To do:
Look below for the lines from the one with "The headset (ebony)" to the one with "The smartphone (brown)", and copy exactly those lines, both ends included.
───── Listed entries ─────
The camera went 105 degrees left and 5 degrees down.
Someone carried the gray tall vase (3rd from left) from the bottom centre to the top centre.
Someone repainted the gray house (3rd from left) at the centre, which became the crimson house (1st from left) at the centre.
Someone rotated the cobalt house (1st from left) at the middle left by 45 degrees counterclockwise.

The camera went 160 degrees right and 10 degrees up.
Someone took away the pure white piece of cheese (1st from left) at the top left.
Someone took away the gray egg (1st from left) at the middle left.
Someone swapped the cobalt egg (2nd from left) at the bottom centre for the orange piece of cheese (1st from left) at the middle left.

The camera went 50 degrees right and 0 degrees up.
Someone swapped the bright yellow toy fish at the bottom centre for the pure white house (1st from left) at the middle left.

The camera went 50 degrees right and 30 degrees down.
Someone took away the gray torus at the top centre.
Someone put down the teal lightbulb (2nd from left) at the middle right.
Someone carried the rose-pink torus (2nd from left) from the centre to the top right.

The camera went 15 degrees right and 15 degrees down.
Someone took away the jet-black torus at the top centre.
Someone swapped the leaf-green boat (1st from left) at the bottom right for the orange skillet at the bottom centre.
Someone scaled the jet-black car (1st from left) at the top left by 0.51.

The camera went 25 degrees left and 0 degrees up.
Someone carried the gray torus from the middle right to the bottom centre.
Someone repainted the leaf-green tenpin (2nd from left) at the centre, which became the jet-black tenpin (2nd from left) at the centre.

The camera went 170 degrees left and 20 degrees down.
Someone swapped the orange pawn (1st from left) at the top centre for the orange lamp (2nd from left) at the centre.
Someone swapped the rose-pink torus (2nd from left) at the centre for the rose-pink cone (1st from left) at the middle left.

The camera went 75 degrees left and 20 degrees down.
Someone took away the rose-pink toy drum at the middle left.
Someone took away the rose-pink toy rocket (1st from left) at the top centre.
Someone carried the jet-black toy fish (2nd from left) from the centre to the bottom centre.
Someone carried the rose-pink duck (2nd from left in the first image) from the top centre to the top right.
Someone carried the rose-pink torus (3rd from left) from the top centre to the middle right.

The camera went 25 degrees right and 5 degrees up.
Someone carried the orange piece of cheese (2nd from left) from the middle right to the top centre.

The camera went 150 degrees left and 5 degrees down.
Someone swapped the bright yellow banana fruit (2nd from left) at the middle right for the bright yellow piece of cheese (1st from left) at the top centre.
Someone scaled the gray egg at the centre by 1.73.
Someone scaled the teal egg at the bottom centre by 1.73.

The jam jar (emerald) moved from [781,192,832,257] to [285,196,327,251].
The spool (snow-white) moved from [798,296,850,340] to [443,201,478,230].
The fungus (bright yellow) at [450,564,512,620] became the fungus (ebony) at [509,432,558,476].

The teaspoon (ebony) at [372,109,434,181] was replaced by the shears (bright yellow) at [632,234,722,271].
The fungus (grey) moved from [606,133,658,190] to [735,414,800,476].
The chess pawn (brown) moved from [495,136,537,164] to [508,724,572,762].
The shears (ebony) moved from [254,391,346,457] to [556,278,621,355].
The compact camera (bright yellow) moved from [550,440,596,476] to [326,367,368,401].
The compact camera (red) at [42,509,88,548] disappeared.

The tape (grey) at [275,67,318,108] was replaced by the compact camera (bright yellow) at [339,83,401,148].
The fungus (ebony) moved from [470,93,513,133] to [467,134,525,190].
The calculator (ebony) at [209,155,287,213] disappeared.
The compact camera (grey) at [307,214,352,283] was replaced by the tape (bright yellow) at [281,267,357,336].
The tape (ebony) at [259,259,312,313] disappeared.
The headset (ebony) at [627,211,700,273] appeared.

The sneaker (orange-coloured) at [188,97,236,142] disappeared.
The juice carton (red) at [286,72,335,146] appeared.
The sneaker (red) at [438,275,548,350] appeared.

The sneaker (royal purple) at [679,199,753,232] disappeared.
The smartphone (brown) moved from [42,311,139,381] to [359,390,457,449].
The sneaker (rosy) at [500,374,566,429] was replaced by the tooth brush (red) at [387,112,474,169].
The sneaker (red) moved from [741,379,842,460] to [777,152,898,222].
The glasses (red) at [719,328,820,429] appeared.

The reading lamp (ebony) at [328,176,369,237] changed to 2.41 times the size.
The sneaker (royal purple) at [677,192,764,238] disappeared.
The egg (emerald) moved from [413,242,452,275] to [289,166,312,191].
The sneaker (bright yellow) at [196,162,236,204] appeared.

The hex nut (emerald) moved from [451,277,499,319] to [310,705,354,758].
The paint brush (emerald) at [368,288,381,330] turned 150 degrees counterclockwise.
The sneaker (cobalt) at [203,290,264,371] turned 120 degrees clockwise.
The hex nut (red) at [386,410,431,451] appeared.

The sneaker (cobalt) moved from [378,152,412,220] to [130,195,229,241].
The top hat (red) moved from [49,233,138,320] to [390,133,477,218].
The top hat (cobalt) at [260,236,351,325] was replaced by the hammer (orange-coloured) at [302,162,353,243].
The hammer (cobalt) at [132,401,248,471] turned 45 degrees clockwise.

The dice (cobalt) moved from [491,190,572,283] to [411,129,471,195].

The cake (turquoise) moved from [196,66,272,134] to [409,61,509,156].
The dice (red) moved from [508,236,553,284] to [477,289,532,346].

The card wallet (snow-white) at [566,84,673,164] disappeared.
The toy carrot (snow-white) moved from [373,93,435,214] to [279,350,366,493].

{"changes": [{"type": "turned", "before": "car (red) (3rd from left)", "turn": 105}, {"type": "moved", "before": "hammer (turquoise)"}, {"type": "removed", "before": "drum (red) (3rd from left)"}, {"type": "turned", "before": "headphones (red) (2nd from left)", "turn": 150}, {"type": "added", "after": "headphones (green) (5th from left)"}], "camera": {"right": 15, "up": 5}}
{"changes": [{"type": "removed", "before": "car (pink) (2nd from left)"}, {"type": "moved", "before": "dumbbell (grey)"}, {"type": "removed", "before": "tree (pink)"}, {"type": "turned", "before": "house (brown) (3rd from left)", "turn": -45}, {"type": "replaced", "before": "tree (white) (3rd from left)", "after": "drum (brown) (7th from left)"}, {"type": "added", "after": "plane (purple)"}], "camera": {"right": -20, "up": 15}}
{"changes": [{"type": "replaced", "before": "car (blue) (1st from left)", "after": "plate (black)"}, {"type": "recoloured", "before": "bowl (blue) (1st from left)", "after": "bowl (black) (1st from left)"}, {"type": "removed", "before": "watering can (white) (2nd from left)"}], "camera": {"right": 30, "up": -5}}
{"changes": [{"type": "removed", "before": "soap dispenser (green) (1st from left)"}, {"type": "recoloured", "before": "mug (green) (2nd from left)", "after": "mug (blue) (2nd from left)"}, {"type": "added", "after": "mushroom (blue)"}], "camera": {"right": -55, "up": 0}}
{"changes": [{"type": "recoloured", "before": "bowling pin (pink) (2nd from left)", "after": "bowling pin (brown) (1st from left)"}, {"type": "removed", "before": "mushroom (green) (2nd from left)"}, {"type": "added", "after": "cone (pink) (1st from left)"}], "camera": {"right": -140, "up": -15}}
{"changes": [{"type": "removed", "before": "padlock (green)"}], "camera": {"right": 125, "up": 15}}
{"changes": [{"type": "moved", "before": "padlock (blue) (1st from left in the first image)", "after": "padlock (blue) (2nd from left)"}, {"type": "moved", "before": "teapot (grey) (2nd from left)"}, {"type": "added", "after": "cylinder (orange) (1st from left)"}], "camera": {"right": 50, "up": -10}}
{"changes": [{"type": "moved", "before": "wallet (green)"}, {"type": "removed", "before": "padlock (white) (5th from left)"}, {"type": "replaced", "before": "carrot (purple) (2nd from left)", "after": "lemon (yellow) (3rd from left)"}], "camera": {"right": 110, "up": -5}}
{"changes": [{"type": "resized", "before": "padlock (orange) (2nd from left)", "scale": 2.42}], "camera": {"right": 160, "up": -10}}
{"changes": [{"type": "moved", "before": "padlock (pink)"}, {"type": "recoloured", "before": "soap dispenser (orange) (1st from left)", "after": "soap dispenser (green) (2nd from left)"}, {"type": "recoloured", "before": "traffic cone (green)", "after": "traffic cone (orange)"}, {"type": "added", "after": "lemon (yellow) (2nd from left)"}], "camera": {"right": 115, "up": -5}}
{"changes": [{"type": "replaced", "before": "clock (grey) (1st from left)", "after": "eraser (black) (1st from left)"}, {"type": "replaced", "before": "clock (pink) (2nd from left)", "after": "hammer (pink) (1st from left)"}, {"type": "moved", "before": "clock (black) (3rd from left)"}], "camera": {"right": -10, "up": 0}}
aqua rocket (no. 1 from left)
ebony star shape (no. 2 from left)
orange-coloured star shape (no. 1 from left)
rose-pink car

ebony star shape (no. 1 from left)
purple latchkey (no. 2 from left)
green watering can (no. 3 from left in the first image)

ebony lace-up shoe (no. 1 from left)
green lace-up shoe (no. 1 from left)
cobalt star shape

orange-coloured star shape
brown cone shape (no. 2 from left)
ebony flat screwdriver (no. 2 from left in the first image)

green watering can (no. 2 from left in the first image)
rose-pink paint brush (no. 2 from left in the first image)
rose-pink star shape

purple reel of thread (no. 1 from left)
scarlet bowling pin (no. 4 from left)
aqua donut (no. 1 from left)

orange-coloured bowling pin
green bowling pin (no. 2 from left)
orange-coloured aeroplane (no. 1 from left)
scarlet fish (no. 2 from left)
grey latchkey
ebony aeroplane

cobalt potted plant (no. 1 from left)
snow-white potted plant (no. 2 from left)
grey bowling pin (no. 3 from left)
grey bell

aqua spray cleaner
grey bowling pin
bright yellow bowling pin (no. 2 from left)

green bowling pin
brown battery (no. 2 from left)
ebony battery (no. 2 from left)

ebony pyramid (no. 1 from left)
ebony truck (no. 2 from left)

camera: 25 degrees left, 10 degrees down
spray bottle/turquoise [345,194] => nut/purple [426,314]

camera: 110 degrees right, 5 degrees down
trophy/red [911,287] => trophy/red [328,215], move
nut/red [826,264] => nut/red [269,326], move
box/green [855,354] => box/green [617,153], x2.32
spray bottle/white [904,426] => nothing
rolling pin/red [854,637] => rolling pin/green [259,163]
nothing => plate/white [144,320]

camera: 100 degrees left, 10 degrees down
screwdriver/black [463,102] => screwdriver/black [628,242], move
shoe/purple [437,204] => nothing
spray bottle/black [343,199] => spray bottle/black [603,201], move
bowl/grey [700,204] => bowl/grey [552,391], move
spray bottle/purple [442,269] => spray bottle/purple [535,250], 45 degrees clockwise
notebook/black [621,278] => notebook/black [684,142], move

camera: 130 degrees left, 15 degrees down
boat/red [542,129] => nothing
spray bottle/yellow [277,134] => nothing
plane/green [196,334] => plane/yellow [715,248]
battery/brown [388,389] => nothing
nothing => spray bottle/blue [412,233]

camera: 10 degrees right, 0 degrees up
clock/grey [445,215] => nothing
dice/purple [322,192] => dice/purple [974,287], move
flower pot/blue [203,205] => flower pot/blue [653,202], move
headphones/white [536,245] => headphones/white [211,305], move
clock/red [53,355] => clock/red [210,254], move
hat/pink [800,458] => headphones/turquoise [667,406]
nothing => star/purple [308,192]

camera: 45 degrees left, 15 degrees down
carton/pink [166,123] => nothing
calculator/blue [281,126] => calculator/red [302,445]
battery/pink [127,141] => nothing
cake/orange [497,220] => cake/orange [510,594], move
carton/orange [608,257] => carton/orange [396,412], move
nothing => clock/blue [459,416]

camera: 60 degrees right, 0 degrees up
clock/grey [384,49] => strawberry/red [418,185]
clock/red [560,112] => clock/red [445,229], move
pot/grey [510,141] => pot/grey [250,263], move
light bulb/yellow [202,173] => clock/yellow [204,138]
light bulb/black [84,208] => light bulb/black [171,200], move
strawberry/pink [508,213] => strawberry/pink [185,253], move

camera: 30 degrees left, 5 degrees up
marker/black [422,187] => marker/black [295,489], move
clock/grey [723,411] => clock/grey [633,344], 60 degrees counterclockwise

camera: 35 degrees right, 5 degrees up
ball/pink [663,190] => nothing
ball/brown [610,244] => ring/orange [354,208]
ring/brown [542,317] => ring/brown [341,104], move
─────
Written response:
The headset (ebony) at [627,211,700,273] appeared.

The sneaker (orange-coloured) at [188,97,236,142] disappeared.
The juice carton (red) at [286,72,335,146] appeared.
The sneaker (red) at [438,275,548,350] appeared.

The sneaker (royal purple) at [679,199,753,232] disappeared.
The smartphone (brown) moved from [42,311,139,381] to [359,390,457,449].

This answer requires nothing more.